WHAT YOU SHOULD DO – Everything in the records below except the images should be output exactly as written.

TASK INPUT –
....................

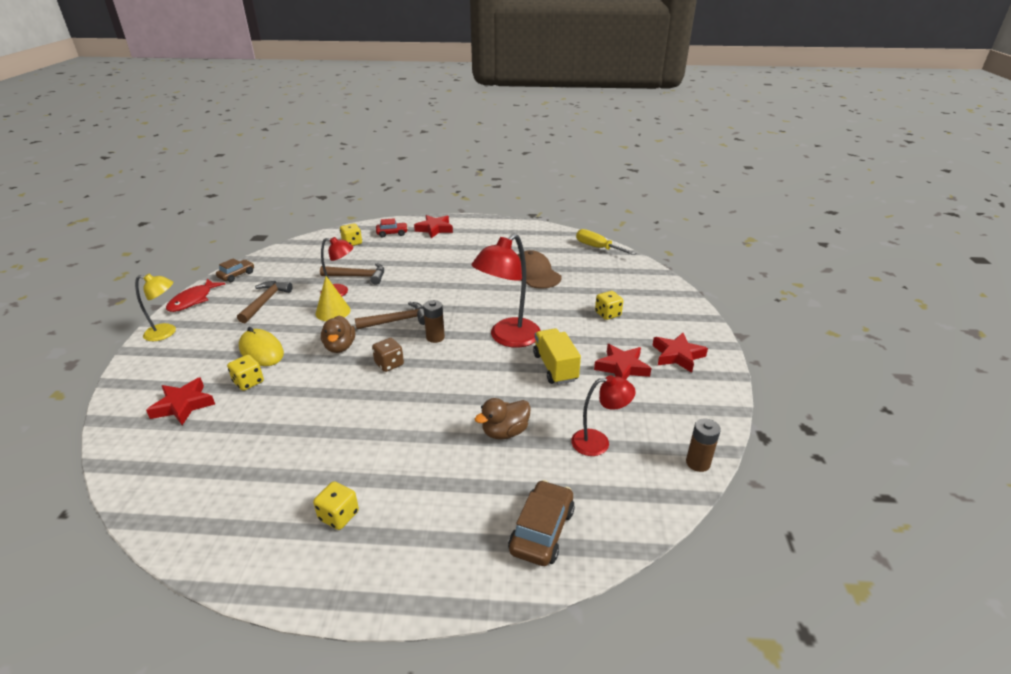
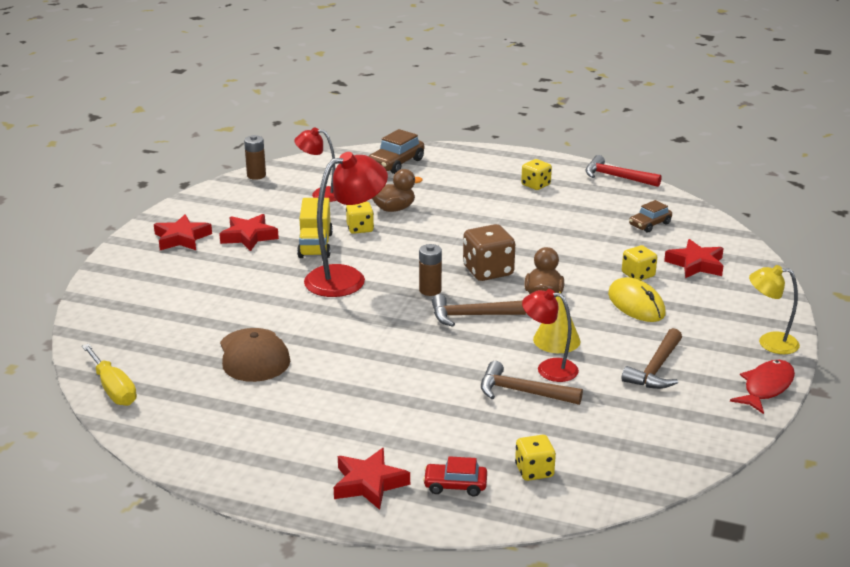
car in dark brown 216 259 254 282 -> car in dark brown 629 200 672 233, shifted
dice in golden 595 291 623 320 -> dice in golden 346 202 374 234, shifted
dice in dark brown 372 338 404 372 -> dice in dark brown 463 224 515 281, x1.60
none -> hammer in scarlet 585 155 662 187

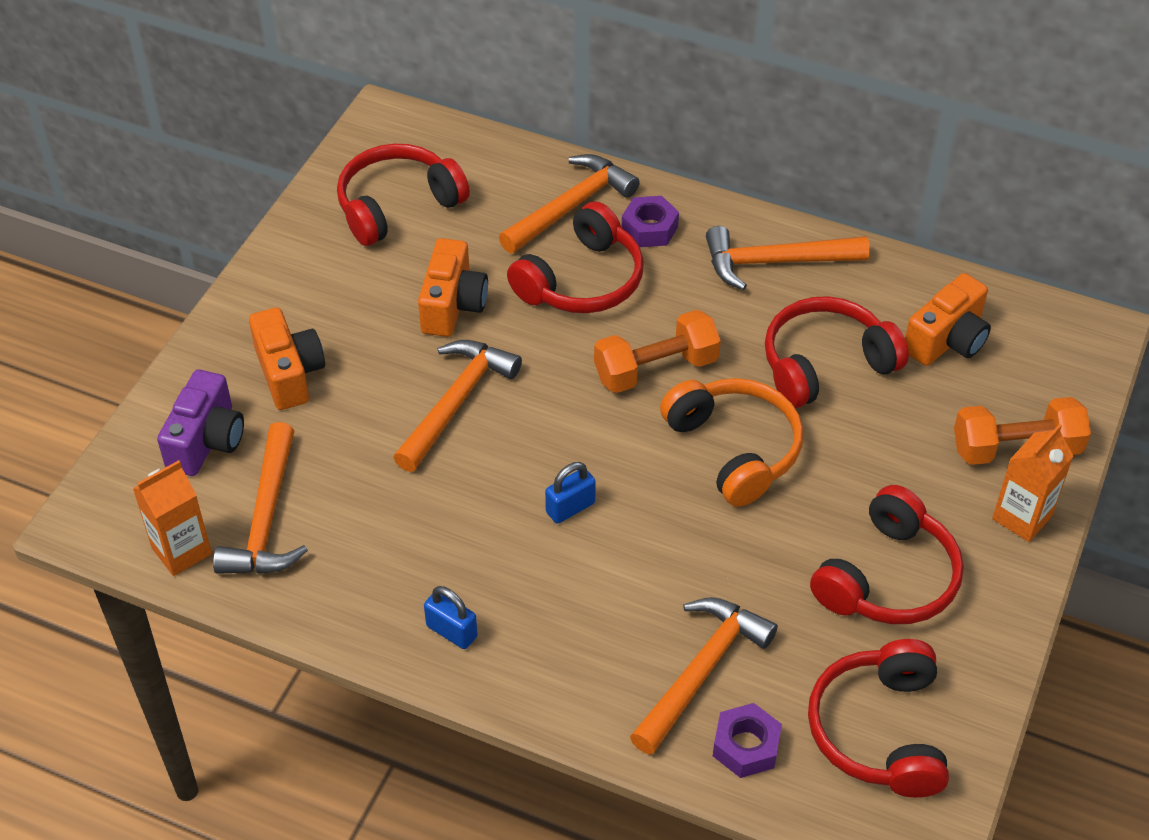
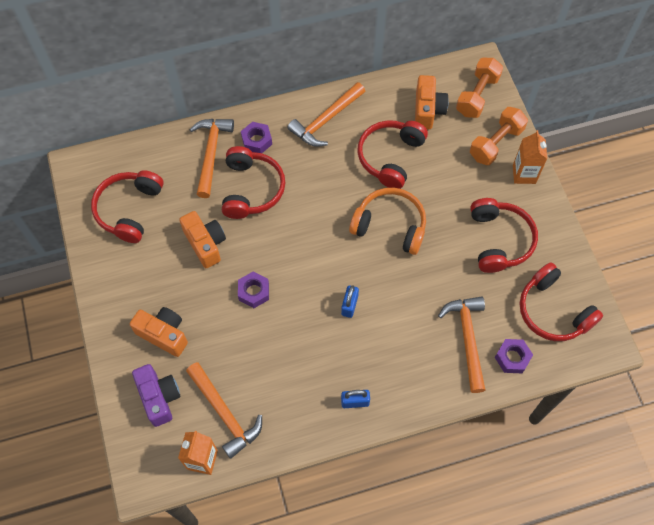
hand weight in orange 594 310 721 393 -> hand weight in orange 456 58 503 118, shifted
hammer in orange 393 340 522 472 -> hexagon nut in royal purple 238 272 269 308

....................

REPLY –
car in dark brown 216 259 254 282 -> car in dark brown 629 200 672 233, shifted
dice in golden 595 291 623 320 -> dice in golden 346 202 374 234, shifted
dice in dark brown 372 338 404 372 -> dice in dark brown 463 224 515 281, x1.60
none -> hammer in scarlet 585 155 662 187

hand weight in orange 594 310 721 393 -> hand weight in orange 456 58 503 118, shifted
hammer in orange 393 340 522 472 -> hexagon nut in royal purple 238 272 269 308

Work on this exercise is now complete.